- Instruction:
Search the material for "brown" and show all lines that contain it.
++++++
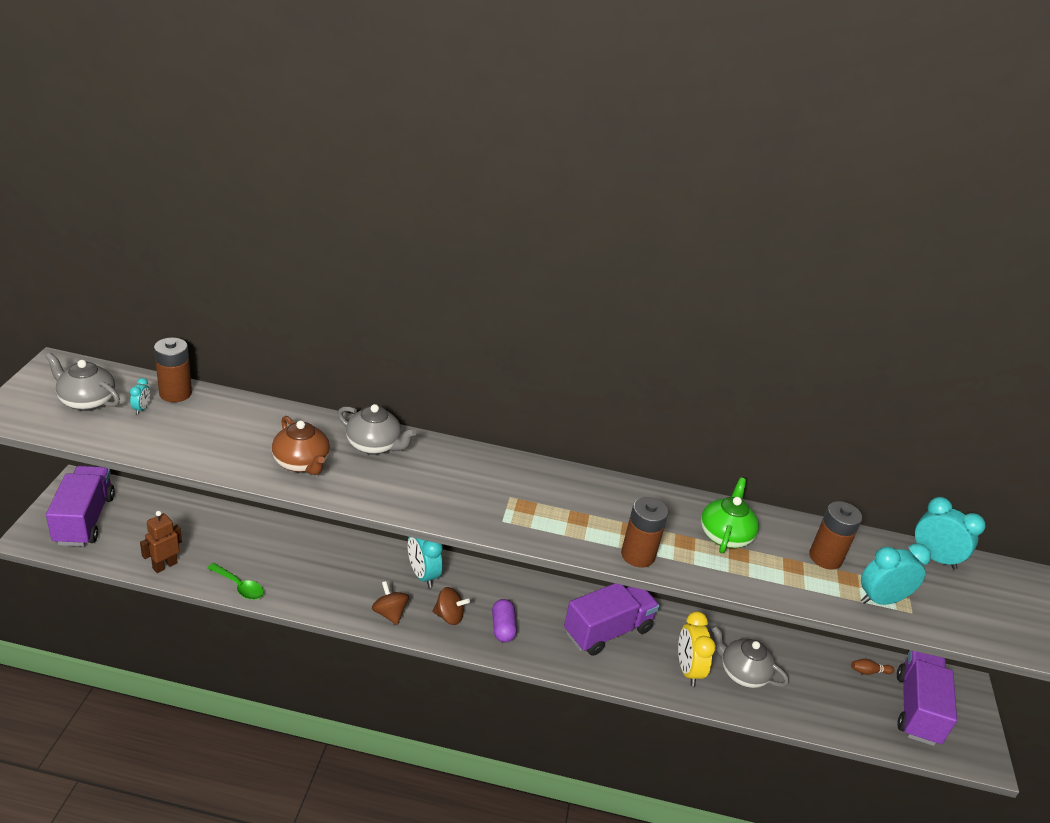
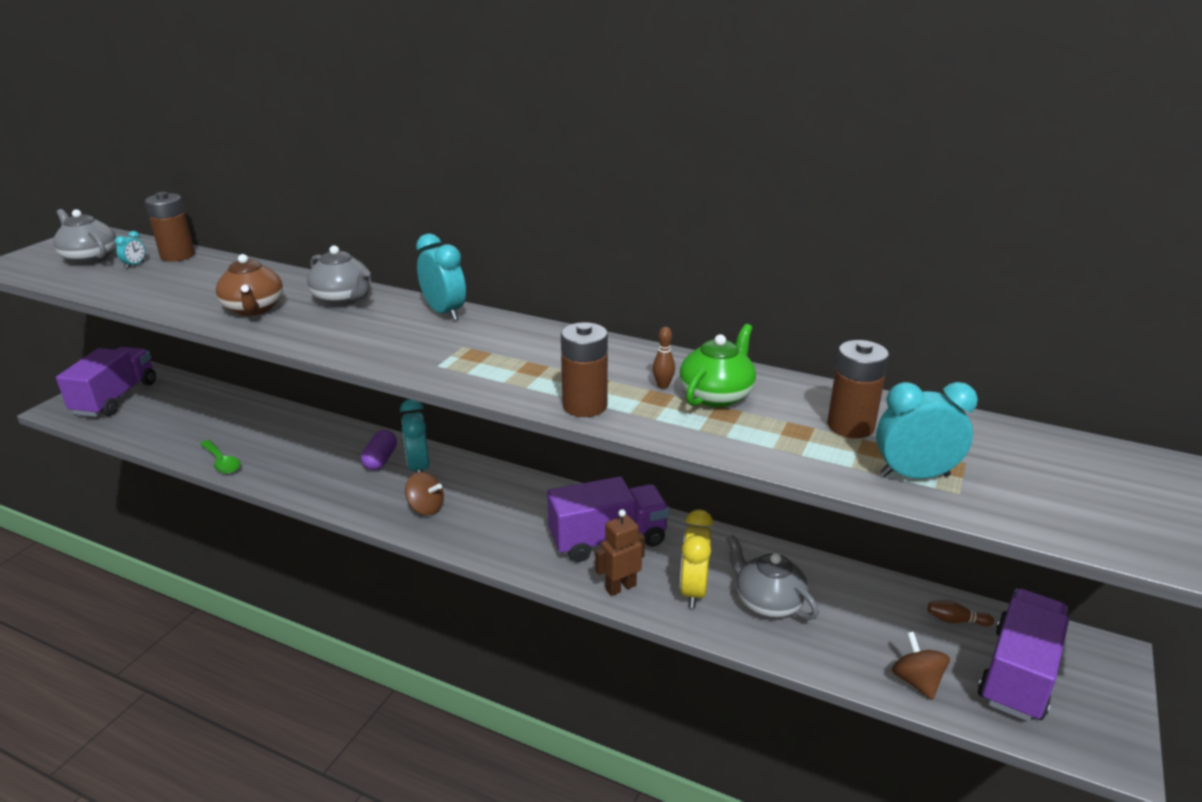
camera: 20 degrees right, 5 degrees down
(164, 565) = (162, 439): brown robot -> brown robot (620, 587)
(389, 613) = (361, 499): brown spinning top -> brown spinning top (916, 681)
(502, 628) = (481, 524): purple capsule -> purple capsule (380, 460)
(683, 528) = (663, 386): none -> brown bowling pin
(934, 558) = (1023, 438): turquoise clock -> turquoise clock (444, 312)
++++++
- Completed task:
(164, 565) = (162, 439): brown robot -> brown robot (620, 587)
(389, 613) = (361, 499): brown spinning top -> brown spinning top (916, 681)
(683, 528) = (663, 386): none -> brown bowling pin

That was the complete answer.